**Try it**
Only one stretch of the records below is wanted: the lines from the one holding "camera: 25 degrees right, 5 degrees down" through the one holding "(480, 293) = (297, 269): black". Return it exactly, both ends included.

··· Records for the task ···

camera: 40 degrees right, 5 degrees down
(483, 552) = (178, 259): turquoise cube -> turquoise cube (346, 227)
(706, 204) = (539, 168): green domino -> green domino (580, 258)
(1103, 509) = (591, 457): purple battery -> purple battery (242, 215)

···
··· Records for the task ···

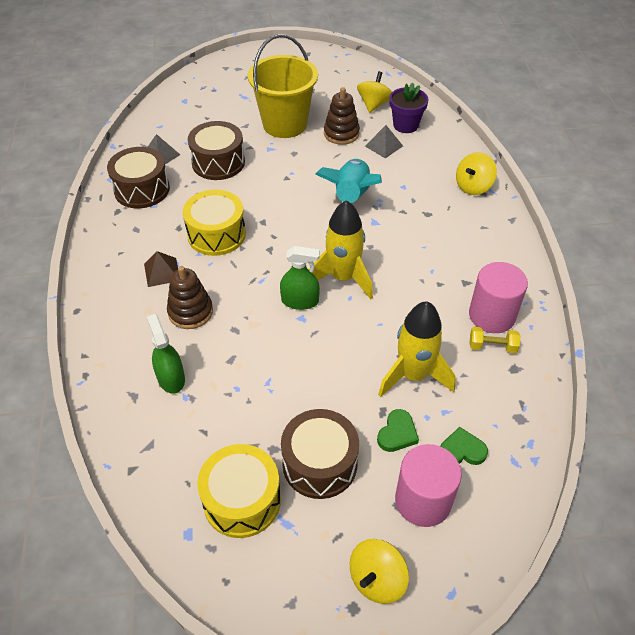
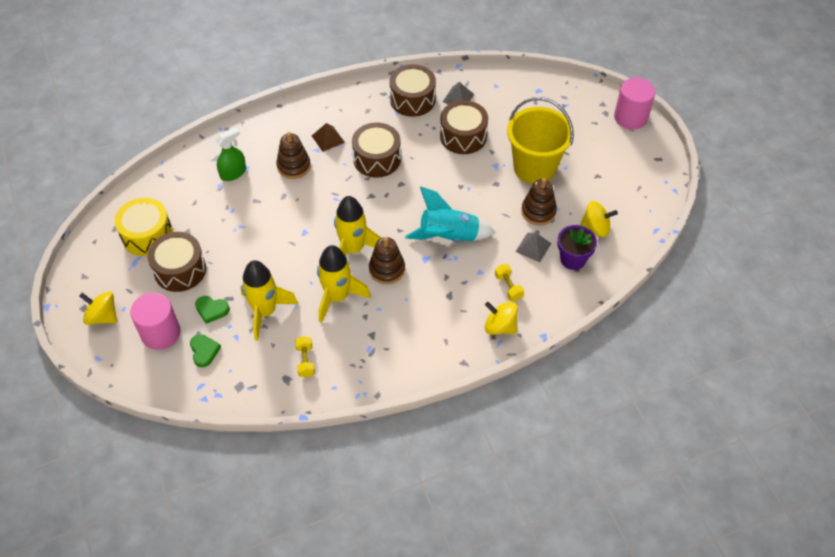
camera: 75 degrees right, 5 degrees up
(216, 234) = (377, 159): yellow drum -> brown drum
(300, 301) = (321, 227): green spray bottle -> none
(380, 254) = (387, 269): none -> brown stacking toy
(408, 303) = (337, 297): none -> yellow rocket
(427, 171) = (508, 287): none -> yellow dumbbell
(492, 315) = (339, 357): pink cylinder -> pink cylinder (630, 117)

···
··· Records for the task ···

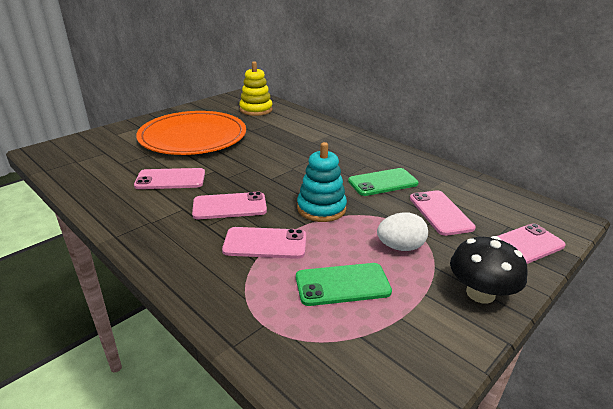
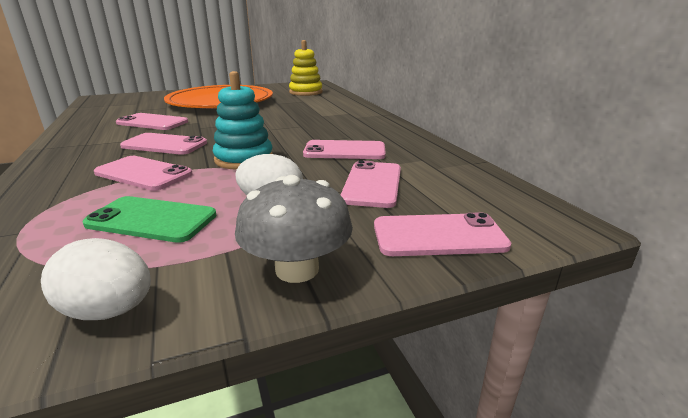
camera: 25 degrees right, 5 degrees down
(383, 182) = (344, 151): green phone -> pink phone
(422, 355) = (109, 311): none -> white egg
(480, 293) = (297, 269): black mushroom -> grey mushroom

···

**Result of this exercise**
camera: 25 degrees right, 5 degrees down
(383, 182) = (344, 151): green phone -> pink phone
(422, 355) = (109, 311): none -> white egg
(480, 293) = (297, 269): black mushroom -> grey mushroom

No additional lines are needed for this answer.